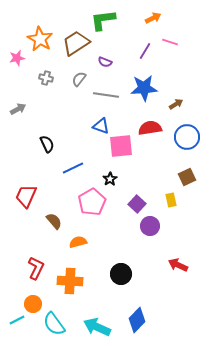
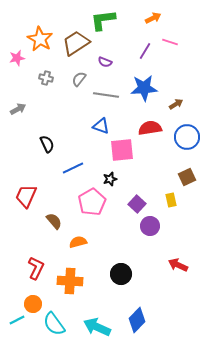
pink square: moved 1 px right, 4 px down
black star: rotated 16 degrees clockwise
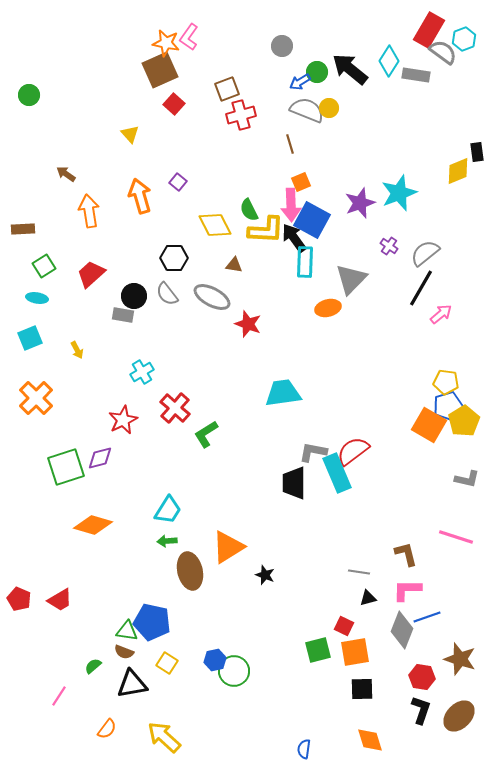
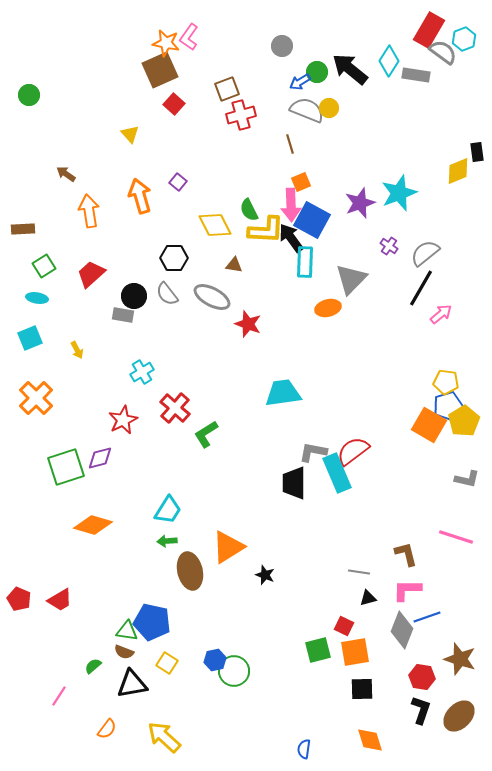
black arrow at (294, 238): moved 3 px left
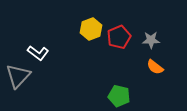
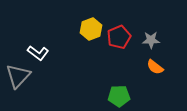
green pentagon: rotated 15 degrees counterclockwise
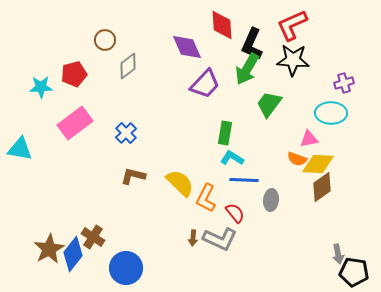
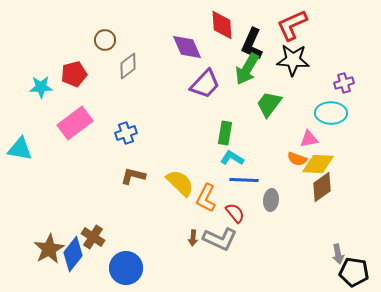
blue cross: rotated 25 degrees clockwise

★ ★ ★ ★ ★

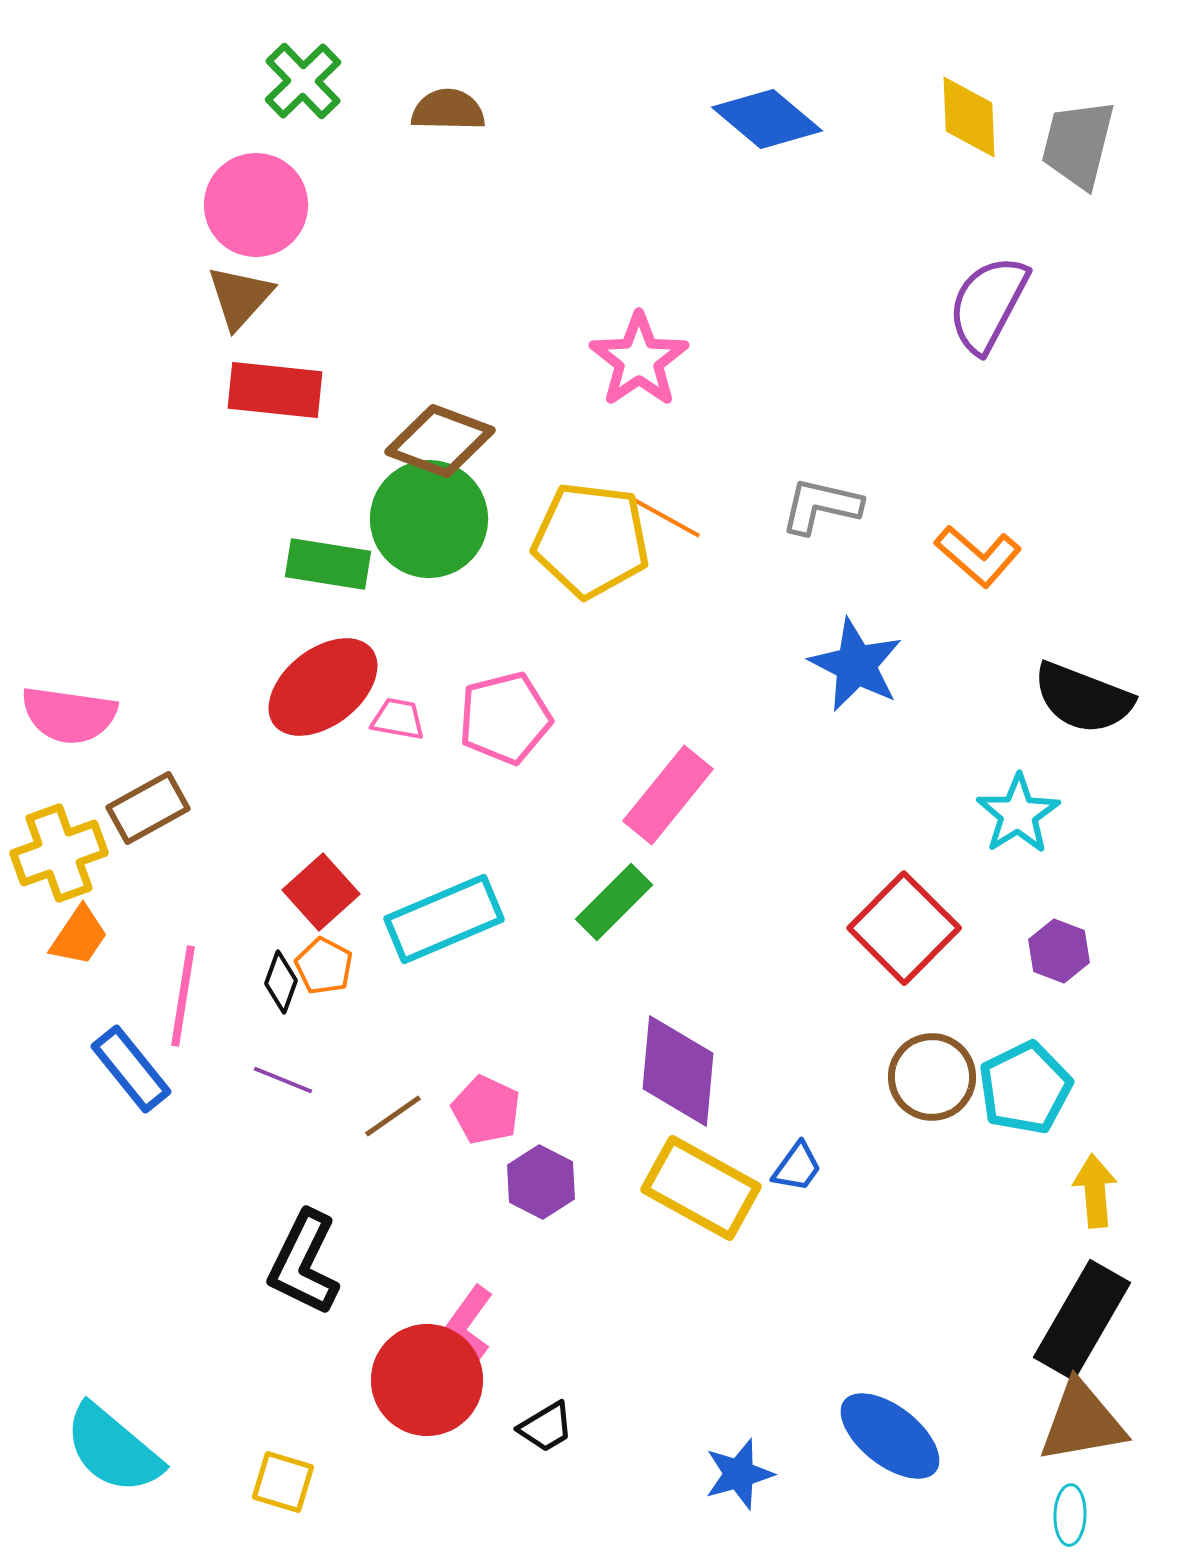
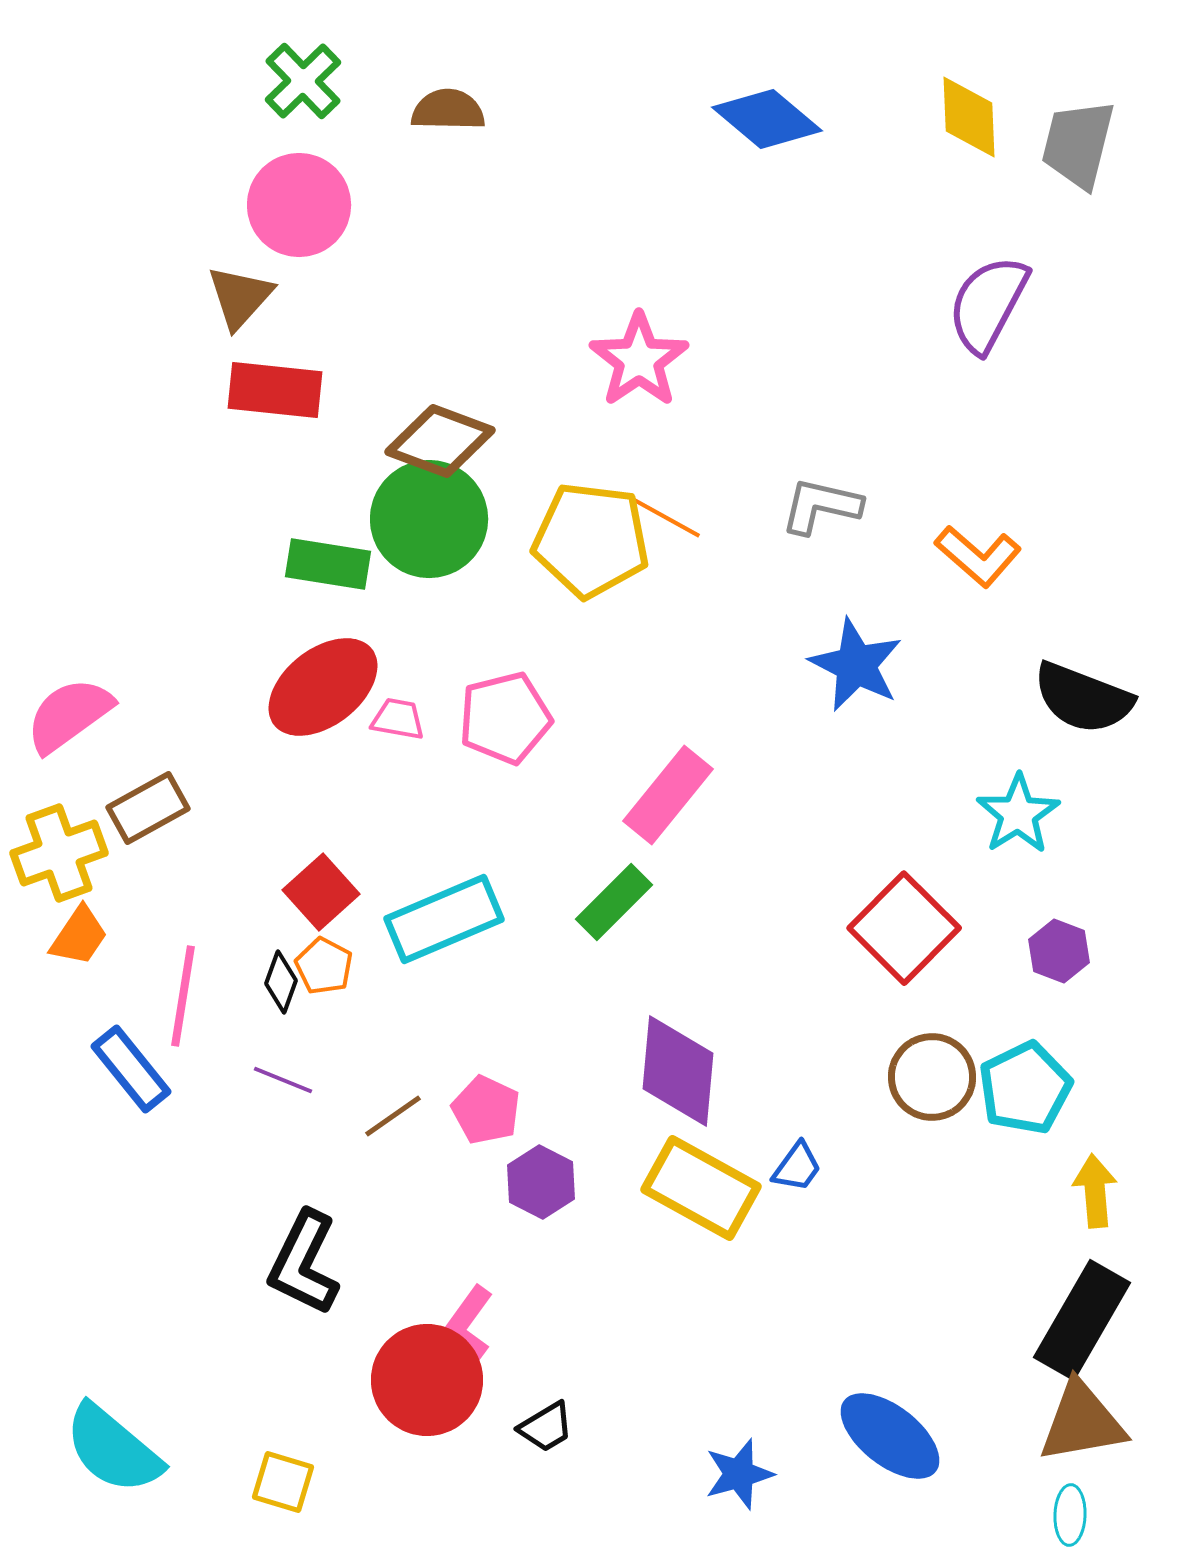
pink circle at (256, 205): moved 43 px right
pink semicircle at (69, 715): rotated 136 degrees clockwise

★ ★ ★ ★ ★

Task description:
Look above and copy only the lines from the one holding "black star: rotated 16 degrees clockwise" to the one holding "blue cross: rotated 25 degrees clockwise", both included, exactly, minus the pictures.

Written response:
black star: rotated 16 degrees clockwise
black arrow at (294, 238): moved 3 px left
green pentagon: rotated 15 degrees counterclockwise
blue cross: rotated 25 degrees clockwise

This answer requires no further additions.